# Description of the task
Track down every line below that holds "AGND" and copy it.

# Task data
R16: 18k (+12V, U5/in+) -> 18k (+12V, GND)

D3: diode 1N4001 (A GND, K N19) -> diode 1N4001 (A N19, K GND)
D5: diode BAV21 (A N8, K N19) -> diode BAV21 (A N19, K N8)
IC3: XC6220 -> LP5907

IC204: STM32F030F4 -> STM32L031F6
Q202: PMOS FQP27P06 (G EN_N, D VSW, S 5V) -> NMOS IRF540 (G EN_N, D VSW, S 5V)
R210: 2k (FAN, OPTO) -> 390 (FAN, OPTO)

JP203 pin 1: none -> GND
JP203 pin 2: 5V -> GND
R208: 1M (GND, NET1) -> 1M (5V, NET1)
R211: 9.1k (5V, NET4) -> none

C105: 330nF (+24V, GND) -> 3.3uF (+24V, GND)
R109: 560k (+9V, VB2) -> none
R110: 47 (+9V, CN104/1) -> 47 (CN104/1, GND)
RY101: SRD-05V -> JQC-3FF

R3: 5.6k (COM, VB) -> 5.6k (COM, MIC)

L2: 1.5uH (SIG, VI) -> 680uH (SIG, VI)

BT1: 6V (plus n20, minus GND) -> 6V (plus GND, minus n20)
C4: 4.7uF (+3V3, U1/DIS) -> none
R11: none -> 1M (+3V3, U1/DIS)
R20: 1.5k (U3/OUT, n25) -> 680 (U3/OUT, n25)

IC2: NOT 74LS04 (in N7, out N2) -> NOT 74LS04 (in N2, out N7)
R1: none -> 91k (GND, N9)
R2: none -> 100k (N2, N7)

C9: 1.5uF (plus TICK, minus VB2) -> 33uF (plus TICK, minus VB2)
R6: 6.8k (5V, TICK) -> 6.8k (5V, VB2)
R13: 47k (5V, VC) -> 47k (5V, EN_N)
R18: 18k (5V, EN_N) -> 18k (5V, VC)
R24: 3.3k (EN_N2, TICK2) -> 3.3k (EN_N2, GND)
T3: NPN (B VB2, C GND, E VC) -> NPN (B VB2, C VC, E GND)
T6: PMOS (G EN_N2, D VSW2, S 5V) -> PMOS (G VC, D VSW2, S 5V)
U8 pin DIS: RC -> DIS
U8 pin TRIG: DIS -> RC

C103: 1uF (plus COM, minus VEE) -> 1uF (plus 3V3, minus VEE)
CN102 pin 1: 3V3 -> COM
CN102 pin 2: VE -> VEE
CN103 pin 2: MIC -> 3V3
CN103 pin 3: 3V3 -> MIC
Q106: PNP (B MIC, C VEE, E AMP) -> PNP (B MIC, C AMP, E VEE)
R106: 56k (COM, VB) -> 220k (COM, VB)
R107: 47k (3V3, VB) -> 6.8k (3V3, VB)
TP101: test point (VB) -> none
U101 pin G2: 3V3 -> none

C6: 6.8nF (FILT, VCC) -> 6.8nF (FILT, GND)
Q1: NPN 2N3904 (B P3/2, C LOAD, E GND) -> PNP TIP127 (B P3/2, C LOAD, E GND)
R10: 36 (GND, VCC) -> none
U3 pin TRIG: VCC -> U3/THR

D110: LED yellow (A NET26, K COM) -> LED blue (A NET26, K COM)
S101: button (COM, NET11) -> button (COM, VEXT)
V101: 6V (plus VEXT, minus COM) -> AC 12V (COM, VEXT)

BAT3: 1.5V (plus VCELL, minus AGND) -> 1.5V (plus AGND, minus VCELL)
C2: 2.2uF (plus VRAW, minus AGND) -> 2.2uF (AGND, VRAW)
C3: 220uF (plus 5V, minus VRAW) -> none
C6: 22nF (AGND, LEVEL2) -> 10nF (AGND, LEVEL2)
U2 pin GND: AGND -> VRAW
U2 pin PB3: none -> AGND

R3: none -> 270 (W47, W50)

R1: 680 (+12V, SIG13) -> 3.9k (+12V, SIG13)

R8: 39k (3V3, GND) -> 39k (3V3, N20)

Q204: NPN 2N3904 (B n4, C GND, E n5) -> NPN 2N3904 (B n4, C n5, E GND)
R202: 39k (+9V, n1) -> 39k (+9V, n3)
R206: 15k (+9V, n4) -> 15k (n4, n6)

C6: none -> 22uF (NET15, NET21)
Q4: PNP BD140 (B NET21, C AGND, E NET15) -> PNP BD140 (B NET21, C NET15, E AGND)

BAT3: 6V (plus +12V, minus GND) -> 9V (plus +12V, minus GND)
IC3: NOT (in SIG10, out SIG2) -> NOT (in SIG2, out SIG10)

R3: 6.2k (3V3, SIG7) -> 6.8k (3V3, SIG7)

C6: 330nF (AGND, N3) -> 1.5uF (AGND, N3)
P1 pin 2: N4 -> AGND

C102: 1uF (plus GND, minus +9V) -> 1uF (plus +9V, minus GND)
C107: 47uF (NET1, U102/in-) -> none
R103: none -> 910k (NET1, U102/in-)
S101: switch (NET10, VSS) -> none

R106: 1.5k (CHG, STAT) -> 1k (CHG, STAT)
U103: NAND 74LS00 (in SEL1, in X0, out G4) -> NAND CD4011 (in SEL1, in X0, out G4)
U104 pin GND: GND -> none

# Answer box
BAT3: 1.5V (plus VCELL, minus AGND) -> 1.5V (plus AGND, minus VCELL)
C2: 2.2uF (plus VRAW, minus AGND) -> 2.2uF (AGND, VRAW)
C6: 22nF (AGND, LEVEL2) -> 10nF (AGND, LEVEL2)
U2 pin GND: AGND -> VRAW
U2 pin PB3: none -> AGND
Q4: PNP BD140 (B NET21, C AGND, E NET15) -> PNP BD140 (B NET21, C NET15, E AGND)
C6: 330nF (AGND, N3) -> 1.5uF (AGND, N3)
P1 pin 2: N4 -> AGND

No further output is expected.